For the listing below, give the number of lines that include "XSHUT" and add nothing to it.
______________________________
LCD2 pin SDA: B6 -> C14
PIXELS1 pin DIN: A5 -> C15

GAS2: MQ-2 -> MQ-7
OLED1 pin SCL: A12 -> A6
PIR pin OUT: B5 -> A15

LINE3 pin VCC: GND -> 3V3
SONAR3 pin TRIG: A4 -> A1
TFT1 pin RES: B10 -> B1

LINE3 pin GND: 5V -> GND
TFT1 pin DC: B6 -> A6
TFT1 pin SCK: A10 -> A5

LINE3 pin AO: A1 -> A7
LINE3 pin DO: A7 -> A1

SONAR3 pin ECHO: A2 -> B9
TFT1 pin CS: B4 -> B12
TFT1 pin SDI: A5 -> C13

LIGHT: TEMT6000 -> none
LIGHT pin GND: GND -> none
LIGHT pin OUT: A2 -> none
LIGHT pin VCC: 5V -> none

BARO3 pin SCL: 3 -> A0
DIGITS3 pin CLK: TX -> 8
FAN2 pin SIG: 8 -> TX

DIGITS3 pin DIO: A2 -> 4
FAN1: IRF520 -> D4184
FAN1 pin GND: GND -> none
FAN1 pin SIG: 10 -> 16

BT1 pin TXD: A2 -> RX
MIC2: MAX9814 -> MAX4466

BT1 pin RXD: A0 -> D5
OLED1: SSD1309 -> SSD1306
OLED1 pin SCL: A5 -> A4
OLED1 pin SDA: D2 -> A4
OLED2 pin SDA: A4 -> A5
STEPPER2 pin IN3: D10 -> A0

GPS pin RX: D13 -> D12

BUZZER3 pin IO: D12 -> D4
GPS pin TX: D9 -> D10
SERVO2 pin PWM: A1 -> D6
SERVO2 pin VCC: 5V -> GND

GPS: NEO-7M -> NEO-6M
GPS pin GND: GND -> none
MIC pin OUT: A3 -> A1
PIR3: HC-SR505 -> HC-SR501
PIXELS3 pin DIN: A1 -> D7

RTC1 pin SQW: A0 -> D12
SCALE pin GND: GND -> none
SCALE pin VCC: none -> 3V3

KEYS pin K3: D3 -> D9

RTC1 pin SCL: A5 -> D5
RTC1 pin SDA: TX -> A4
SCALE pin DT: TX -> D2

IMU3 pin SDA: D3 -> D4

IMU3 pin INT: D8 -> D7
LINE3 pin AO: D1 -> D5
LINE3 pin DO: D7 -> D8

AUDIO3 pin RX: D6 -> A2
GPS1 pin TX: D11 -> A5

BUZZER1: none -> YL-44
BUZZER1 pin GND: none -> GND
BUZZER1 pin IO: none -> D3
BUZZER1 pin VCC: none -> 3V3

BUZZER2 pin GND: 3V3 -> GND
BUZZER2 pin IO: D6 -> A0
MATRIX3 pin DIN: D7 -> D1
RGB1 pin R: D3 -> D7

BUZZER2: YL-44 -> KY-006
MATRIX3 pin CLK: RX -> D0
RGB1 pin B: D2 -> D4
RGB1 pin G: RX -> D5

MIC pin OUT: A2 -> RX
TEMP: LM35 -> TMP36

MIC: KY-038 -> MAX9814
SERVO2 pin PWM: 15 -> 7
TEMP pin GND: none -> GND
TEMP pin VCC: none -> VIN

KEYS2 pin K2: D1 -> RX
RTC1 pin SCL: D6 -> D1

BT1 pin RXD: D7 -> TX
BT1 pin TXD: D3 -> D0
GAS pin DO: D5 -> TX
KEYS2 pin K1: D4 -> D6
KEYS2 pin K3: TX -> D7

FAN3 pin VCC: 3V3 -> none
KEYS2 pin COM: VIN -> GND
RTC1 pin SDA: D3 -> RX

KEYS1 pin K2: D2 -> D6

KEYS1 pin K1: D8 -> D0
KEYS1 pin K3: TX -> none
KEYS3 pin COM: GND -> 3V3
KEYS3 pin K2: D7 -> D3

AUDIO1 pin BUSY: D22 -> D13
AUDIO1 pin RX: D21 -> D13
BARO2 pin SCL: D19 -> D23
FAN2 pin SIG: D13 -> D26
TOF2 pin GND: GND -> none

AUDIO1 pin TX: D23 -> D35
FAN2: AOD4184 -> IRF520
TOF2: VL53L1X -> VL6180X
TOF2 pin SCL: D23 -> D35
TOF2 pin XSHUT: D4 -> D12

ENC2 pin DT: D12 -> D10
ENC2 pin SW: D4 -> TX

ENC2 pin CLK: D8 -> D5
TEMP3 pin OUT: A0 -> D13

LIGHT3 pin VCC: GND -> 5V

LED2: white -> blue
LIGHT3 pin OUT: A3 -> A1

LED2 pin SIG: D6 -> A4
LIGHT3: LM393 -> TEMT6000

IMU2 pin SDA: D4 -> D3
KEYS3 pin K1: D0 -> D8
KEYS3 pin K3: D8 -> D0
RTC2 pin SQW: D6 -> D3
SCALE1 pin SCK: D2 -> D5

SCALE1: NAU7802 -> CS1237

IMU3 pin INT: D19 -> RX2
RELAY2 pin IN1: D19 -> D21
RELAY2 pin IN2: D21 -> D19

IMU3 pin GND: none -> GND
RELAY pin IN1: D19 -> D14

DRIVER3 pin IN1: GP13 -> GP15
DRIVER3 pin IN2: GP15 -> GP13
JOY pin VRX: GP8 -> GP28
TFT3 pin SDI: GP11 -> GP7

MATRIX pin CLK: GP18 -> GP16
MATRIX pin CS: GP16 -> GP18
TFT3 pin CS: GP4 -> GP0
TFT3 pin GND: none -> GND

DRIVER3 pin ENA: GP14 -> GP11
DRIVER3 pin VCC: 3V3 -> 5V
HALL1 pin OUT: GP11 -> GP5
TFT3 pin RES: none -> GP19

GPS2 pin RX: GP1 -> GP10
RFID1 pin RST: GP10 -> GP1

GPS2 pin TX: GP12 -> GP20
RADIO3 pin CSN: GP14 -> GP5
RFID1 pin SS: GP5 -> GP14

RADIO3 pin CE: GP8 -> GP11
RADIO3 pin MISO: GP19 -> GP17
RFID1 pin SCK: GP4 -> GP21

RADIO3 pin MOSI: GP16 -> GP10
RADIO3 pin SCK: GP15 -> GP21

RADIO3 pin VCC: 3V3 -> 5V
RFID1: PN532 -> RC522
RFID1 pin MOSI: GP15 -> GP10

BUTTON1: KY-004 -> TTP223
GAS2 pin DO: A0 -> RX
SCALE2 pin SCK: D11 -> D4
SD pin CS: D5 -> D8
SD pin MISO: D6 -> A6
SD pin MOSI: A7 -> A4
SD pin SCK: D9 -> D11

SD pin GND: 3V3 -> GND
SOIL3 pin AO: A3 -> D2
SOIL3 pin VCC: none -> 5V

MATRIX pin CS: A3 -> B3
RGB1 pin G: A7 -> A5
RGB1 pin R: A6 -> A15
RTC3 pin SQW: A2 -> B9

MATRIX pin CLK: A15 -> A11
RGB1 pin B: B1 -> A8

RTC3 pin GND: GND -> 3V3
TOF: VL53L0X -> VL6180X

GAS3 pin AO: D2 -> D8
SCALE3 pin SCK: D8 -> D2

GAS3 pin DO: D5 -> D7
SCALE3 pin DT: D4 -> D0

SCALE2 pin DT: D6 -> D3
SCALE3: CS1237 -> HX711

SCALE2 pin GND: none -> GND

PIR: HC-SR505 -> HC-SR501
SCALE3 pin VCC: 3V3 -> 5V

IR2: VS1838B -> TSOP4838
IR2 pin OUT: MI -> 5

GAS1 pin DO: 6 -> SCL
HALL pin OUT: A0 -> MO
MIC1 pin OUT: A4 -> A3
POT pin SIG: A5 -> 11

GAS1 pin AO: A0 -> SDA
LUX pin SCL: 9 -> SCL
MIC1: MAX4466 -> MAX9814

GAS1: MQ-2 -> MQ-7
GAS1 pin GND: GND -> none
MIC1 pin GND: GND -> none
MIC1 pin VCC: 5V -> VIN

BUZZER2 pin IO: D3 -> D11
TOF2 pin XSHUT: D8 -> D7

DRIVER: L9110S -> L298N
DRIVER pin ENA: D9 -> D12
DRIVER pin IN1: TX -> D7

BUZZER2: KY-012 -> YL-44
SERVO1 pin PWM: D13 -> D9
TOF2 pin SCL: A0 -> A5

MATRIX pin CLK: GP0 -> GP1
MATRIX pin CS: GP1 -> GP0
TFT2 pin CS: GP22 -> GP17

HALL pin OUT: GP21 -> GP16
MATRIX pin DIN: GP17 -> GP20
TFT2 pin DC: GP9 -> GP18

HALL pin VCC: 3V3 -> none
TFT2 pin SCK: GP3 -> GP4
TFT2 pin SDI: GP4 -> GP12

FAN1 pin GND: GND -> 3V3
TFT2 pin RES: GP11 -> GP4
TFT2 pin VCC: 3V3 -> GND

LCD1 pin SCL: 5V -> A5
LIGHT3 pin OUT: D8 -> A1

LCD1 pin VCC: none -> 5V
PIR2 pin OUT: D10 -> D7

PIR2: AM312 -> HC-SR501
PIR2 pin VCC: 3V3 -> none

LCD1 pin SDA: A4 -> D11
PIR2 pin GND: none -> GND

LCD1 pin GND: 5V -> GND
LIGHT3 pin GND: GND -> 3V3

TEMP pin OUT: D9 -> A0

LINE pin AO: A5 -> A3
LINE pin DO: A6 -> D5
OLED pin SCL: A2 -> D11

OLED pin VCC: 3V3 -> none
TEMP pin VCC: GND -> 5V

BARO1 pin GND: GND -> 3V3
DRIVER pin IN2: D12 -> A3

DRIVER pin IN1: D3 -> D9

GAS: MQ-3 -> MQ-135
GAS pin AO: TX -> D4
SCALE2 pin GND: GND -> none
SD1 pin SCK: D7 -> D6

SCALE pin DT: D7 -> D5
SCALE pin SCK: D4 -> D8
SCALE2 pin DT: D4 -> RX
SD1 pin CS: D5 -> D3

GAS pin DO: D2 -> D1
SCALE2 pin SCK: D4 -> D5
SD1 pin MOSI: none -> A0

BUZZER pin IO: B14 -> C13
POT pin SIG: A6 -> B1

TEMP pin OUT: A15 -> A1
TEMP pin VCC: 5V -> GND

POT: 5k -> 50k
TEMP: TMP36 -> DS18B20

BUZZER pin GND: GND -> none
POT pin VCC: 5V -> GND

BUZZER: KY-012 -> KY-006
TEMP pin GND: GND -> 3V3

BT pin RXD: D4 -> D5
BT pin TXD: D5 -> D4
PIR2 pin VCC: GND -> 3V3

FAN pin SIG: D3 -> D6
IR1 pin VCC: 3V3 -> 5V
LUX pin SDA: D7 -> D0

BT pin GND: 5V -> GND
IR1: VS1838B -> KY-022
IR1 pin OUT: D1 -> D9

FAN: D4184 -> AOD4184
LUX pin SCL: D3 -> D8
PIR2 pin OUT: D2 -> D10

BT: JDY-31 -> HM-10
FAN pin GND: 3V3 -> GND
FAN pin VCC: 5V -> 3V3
______________________________
» **Response below**
2